■ **Aim of the task**:
Please locate every line in the records that contains the string "Score", and copy each of those lines. Treat uppercase and lowercase letters as distinct when matching.

■ **Material provided**:
::::
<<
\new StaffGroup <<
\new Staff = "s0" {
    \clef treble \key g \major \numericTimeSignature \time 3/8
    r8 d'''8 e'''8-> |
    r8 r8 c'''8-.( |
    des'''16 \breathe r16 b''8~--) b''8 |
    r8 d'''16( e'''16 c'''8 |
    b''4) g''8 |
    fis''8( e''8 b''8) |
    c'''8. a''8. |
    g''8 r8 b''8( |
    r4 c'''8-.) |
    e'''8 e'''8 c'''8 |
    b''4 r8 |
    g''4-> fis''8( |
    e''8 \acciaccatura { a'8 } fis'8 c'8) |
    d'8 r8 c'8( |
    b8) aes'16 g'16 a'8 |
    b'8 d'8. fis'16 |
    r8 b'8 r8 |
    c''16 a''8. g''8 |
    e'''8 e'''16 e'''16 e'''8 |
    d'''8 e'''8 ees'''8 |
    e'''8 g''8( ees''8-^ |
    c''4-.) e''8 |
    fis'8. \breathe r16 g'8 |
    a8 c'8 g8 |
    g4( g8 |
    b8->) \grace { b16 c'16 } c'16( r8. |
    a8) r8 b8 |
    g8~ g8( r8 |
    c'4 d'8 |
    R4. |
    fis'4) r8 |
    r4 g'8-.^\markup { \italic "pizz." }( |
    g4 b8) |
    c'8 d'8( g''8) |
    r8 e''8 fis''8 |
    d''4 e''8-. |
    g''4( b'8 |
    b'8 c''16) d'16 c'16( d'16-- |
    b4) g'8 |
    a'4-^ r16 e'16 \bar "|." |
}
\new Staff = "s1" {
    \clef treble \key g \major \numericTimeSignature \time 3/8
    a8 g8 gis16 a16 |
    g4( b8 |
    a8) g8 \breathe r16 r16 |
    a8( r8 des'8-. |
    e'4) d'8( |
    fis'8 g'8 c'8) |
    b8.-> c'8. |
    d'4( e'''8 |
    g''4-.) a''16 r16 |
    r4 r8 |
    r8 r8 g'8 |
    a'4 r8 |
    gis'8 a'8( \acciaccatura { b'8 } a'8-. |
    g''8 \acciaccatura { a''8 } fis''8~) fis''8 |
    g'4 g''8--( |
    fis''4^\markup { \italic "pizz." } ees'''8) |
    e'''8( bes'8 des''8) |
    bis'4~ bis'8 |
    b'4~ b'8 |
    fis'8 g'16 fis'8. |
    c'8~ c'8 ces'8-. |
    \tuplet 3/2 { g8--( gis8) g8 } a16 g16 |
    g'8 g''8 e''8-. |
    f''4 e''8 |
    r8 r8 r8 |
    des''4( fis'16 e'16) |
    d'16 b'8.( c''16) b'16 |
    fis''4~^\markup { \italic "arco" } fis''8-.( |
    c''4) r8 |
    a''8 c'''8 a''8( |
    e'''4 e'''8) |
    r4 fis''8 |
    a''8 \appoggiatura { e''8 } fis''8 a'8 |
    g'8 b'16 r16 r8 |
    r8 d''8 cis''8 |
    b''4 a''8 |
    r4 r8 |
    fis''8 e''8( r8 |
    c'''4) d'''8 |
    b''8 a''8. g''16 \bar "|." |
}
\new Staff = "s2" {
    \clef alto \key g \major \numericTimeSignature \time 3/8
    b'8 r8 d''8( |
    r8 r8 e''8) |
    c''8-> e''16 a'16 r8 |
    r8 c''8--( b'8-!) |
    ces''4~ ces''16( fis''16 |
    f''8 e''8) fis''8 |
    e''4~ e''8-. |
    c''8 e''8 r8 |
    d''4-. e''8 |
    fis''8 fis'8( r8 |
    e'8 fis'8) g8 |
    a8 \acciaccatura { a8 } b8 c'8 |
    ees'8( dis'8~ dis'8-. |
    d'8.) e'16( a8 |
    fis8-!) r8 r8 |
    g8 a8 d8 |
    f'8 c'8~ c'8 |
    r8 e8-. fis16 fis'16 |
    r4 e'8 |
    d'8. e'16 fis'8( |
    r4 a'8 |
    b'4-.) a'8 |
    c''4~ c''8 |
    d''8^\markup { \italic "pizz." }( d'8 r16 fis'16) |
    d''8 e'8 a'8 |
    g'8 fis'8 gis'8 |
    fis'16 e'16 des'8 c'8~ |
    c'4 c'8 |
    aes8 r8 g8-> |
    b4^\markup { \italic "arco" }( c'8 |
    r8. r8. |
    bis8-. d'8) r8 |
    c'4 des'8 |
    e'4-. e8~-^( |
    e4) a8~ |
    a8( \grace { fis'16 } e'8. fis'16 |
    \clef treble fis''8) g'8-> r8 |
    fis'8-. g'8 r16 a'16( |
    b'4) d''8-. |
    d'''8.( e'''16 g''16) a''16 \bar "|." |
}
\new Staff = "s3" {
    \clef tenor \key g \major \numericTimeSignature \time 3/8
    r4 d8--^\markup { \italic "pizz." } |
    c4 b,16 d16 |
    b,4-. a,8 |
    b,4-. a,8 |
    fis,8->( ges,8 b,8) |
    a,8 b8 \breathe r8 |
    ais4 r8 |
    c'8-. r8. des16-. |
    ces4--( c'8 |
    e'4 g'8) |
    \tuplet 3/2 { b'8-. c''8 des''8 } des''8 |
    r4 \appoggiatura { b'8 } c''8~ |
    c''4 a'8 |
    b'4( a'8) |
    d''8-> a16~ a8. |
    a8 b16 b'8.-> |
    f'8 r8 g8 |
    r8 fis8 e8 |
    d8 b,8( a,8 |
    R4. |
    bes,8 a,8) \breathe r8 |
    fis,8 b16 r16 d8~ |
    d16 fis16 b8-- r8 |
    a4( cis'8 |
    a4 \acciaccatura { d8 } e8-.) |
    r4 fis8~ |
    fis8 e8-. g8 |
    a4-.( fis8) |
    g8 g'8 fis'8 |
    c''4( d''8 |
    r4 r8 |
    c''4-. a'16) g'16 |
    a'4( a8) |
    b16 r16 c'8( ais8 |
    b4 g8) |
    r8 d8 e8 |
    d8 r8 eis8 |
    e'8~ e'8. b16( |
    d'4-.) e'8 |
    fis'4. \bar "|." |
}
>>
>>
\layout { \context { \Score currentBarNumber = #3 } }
::::
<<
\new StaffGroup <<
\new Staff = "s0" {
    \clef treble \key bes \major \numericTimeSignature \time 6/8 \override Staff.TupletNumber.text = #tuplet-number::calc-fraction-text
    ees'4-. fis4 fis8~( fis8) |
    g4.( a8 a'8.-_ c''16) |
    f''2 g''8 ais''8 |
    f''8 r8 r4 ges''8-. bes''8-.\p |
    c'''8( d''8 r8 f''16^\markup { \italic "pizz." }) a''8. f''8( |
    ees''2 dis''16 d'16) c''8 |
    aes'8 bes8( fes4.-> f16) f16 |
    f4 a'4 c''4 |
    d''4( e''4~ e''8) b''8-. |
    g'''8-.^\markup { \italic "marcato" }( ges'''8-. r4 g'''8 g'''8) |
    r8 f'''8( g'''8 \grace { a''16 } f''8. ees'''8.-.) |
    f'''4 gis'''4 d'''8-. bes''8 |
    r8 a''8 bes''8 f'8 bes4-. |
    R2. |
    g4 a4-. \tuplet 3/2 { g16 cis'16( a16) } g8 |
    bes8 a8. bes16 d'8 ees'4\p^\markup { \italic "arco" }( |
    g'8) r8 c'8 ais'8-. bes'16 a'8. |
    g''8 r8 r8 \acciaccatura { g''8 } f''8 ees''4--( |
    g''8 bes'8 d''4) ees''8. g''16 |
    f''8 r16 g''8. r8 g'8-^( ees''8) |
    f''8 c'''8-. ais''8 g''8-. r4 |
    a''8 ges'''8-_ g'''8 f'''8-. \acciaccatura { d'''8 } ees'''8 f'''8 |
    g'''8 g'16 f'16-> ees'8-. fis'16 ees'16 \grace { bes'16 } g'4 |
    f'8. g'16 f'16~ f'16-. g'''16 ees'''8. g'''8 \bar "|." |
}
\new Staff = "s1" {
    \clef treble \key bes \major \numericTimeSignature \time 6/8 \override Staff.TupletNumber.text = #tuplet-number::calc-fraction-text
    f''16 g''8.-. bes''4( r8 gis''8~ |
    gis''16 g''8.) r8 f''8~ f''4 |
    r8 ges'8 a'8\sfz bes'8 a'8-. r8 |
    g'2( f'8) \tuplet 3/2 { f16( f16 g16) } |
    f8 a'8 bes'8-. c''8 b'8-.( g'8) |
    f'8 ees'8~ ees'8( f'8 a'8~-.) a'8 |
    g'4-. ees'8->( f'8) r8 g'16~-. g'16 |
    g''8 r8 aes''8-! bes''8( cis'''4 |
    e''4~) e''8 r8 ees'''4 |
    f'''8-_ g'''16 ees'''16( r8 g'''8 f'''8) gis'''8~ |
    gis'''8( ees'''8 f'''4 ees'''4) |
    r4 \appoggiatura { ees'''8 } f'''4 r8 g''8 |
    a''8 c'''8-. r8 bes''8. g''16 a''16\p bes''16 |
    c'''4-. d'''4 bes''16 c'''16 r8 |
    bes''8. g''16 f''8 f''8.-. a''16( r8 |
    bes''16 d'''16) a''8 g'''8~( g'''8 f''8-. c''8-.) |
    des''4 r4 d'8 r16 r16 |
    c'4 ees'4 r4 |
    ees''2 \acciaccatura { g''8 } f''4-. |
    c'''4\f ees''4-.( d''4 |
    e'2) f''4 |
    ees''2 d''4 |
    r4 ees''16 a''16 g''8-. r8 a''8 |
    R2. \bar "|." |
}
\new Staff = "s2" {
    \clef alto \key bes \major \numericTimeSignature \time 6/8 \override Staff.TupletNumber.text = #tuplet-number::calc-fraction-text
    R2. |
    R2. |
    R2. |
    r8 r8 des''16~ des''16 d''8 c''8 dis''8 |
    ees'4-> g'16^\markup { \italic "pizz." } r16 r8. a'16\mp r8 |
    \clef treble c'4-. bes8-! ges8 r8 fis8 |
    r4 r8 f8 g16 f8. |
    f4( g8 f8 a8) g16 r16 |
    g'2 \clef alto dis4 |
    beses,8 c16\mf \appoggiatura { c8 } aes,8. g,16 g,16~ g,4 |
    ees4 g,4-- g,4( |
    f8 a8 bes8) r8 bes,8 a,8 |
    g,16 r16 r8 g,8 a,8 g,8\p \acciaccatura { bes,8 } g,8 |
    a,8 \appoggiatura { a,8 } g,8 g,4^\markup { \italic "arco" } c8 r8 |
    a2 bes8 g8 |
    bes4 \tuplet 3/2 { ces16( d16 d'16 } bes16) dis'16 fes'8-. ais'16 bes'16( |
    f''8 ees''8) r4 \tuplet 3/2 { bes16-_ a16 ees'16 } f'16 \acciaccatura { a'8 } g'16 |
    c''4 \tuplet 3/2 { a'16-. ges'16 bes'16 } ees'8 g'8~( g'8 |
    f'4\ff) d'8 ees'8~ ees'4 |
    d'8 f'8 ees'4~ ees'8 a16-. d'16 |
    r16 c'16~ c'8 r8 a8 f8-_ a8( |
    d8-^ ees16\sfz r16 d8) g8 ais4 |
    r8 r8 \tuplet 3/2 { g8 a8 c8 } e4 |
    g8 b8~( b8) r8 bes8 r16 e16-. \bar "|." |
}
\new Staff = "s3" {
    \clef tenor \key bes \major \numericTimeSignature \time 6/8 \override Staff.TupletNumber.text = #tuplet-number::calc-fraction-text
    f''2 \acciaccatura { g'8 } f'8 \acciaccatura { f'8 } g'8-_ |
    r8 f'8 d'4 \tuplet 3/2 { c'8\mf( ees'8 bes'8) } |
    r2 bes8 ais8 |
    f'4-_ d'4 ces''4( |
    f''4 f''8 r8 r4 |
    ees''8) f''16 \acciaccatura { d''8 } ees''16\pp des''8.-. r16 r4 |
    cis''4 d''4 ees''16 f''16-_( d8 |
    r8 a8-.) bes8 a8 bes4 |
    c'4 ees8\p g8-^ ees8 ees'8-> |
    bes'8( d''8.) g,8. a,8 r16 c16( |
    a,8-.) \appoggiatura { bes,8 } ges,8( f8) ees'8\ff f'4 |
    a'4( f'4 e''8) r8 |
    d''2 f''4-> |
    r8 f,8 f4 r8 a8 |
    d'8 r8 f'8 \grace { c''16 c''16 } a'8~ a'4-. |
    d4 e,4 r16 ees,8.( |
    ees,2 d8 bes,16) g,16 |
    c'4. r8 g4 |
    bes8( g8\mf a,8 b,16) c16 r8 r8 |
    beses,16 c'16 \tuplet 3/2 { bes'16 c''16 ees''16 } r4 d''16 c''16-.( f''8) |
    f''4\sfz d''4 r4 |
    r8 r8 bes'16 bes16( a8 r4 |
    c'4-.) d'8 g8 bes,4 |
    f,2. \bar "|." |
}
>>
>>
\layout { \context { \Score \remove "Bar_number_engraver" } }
::::
■ **Written response**:
\layout { \context { \Score currentBarNumber = #3 } }
\layout { \context { \Score \remove "Bar_number_engraver" } }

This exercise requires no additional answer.